▶ TASK DETAILS
Please copy exactly the lines from the first in the records through the line that contains "(705, 128) = (634, 165): none -> brown cake", but not the pictures.

▶ RECORDS FOR THE TASK
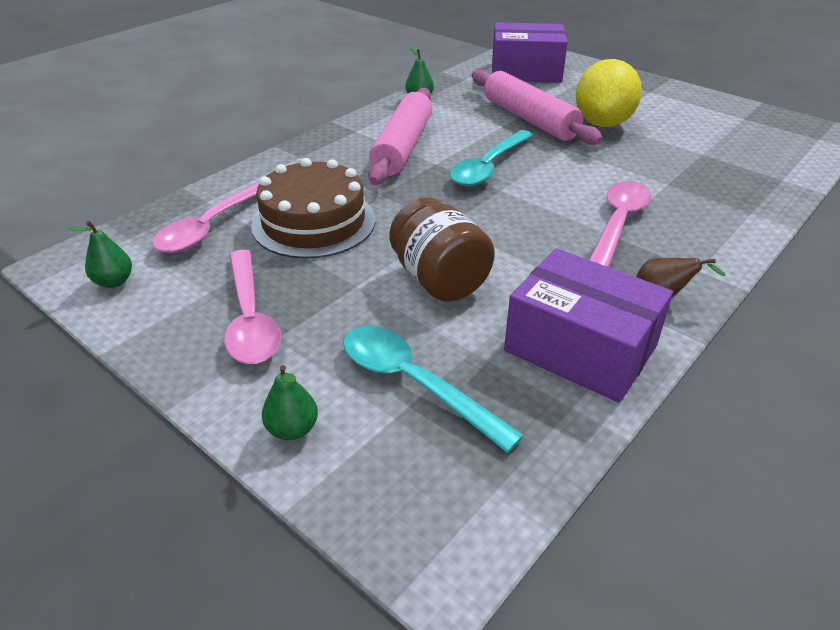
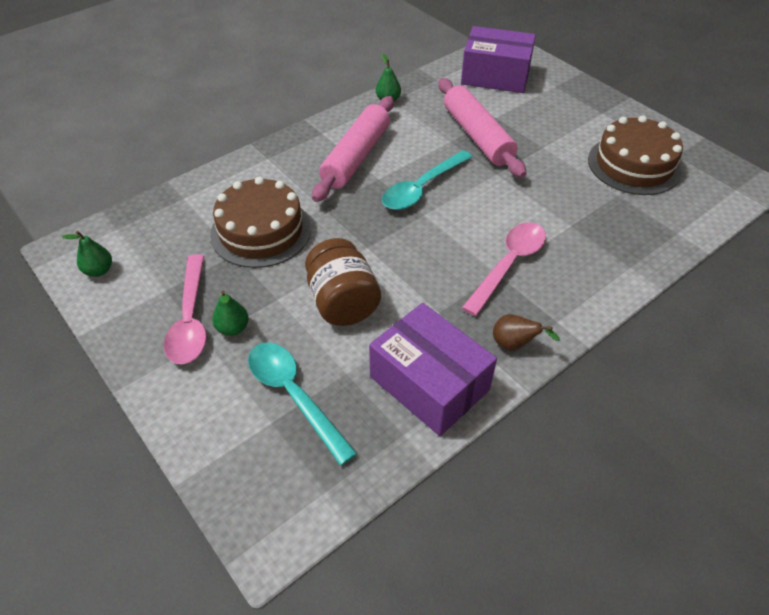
camera: 10 degrees right, 10 degrees up
(211, 226) = (181, 225): pink spoon -> none
(292, 429) = (198, 420): green pear -> green pear (233, 328)
(602, 123) = (541, 148): yellow lemon -> none
(705, 128) = (634, 165): none -> brown cake

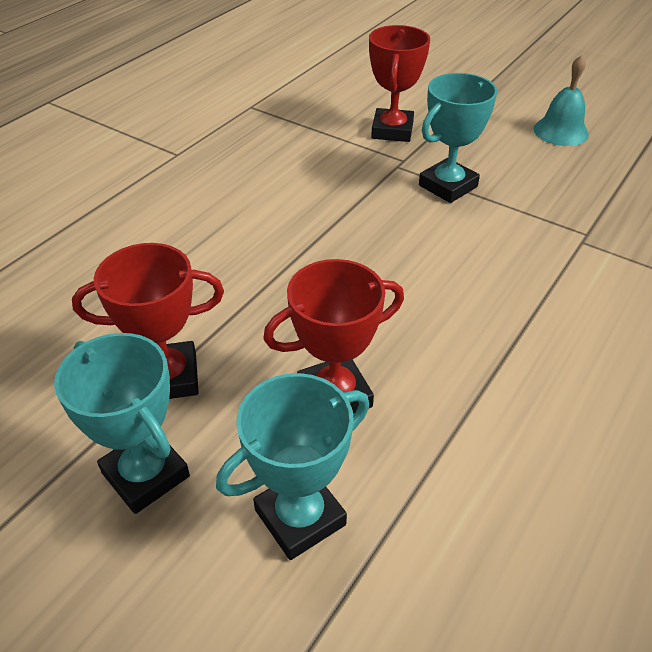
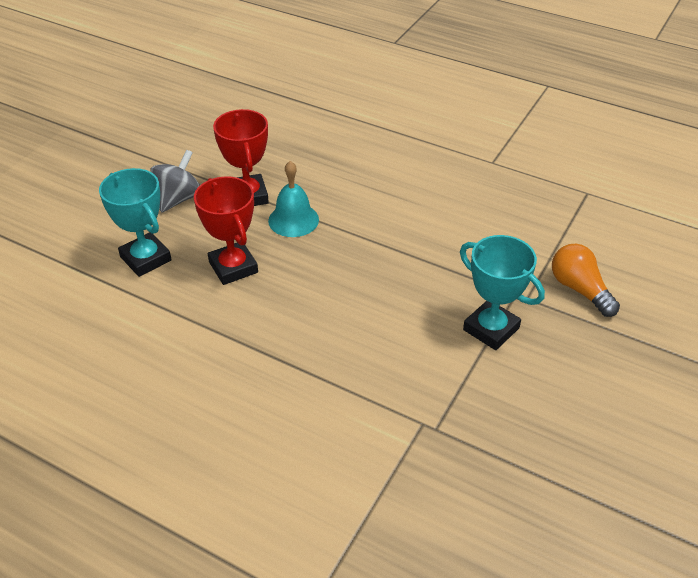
camera: 85 degrees right, 0 degrees up
(145, 474) = (178, 199): turquoise trophy -> grey spinning top
(392, 130) = (579, 289): red trophy -> orange light bulb
(561, 131) = (633, 432): turquoise bell -> turquoise bell (293, 220)

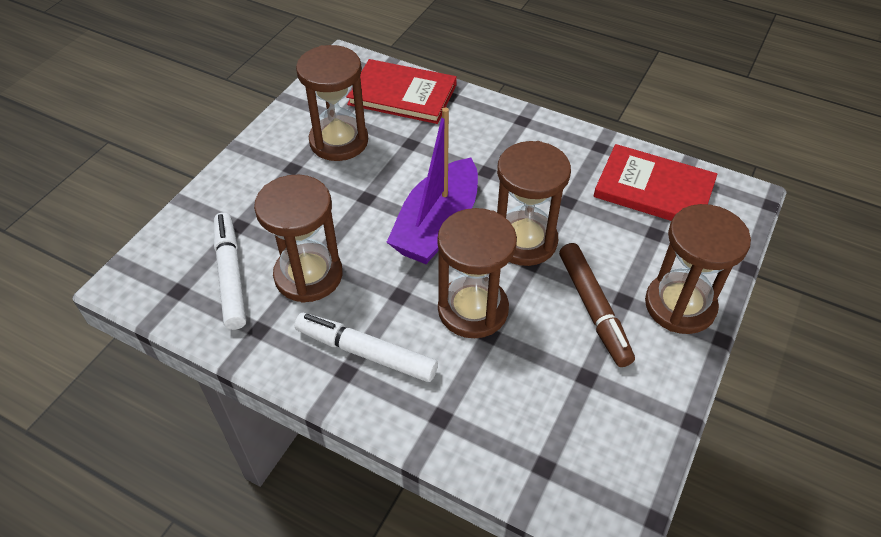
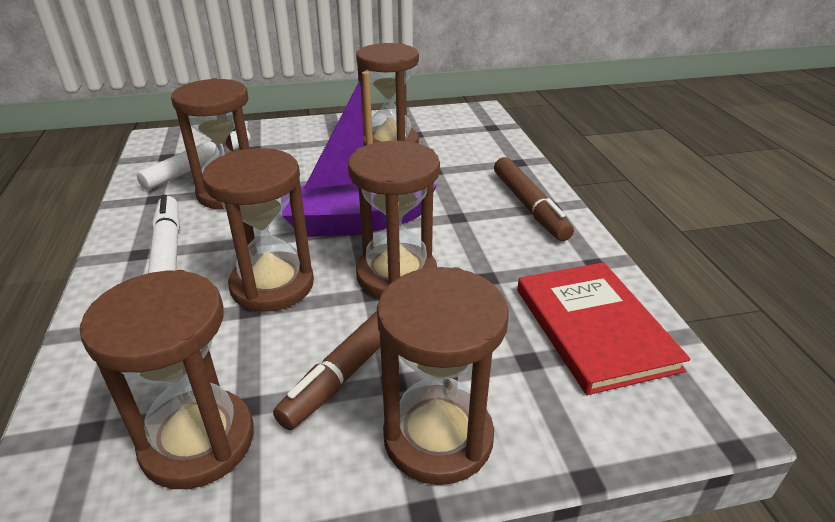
camera: 50 degrees right, 15 degrees down
(402, 94) = (482, 144): red book -> none
(512, 130) = (529, 206): none -> brown marker
(599, 413) = (198, 441): none -> brown hourglass

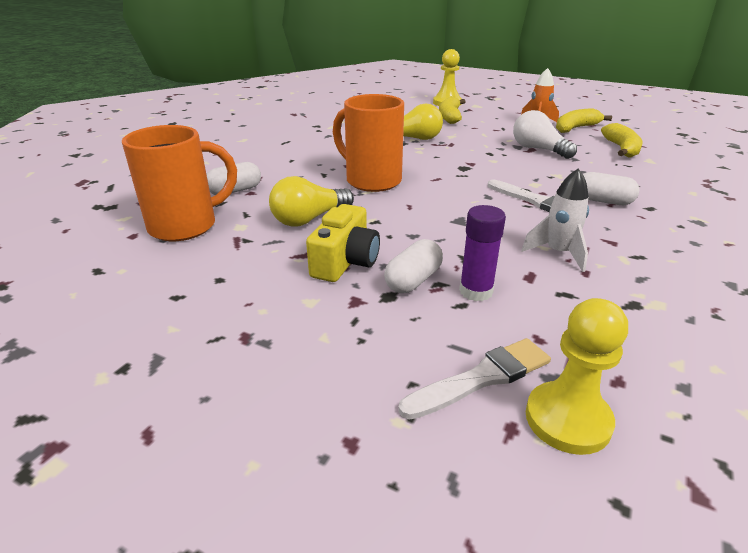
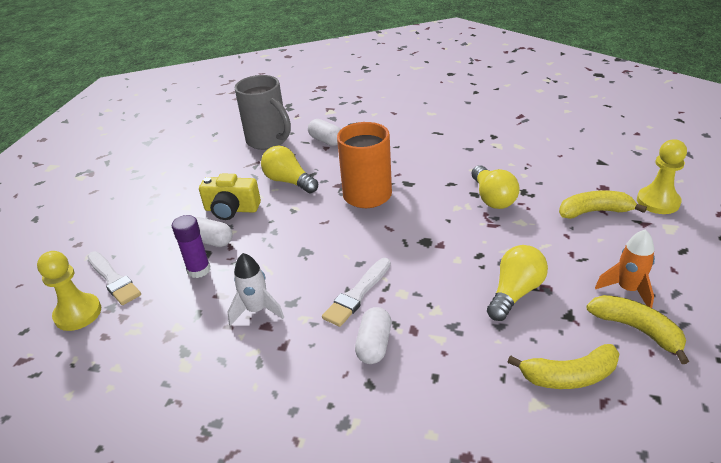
camera: 80 degrees right, 5 degrees up
(186, 226) = (268, 141): orange mug -> grey mug
(538, 149) = (515, 293): white light bulb -> yellow light bulb

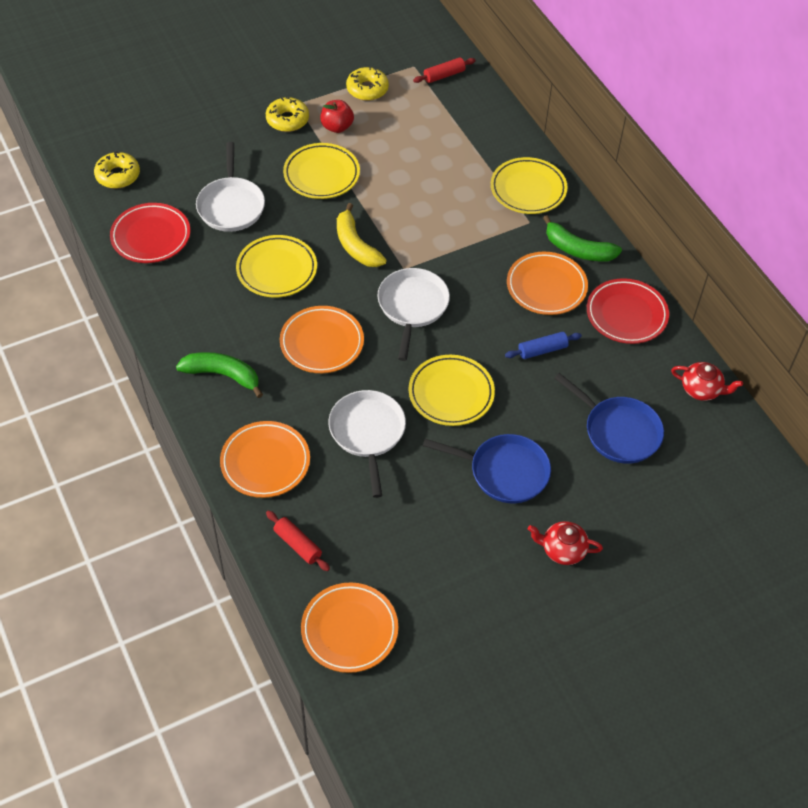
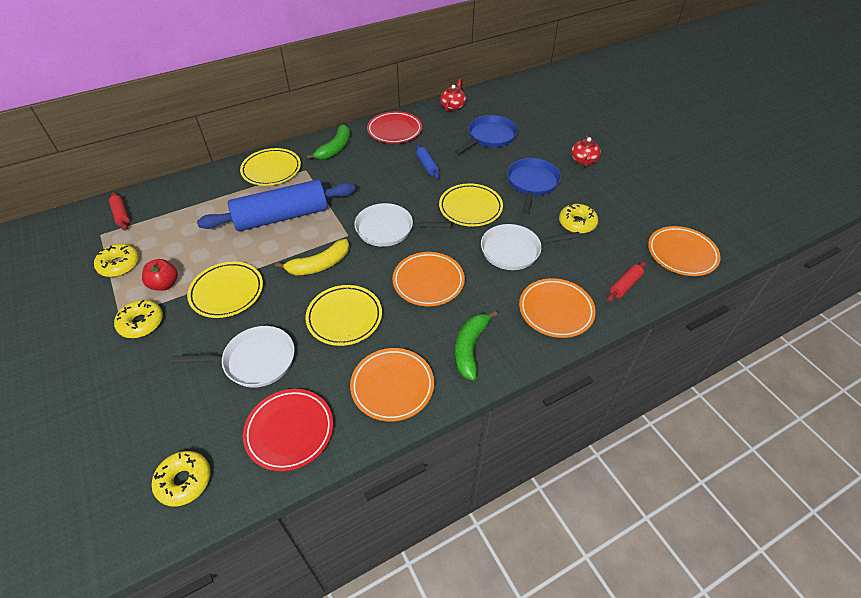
camera: 90 degrees left, 5 degrees down
(417, 513) = (577, 223): none -> yellow donut
(438, 207) = (281, 216): none -> blue rolling pin
(546, 287) = (369, 163): orange plate -> orange plate (392, 386)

▶ RESPONSE TO THIS TASK
camera: 10 degrees right, 10 degrees up
(211, 226) = (181, 225): pink spoon -> none
(292, 429) = (198, 420): green pear -> green pear (233, 328)
(602, 123) = (541, 148): yellow lemon -> none
(705, 128) = (634, 165): none -> brown cake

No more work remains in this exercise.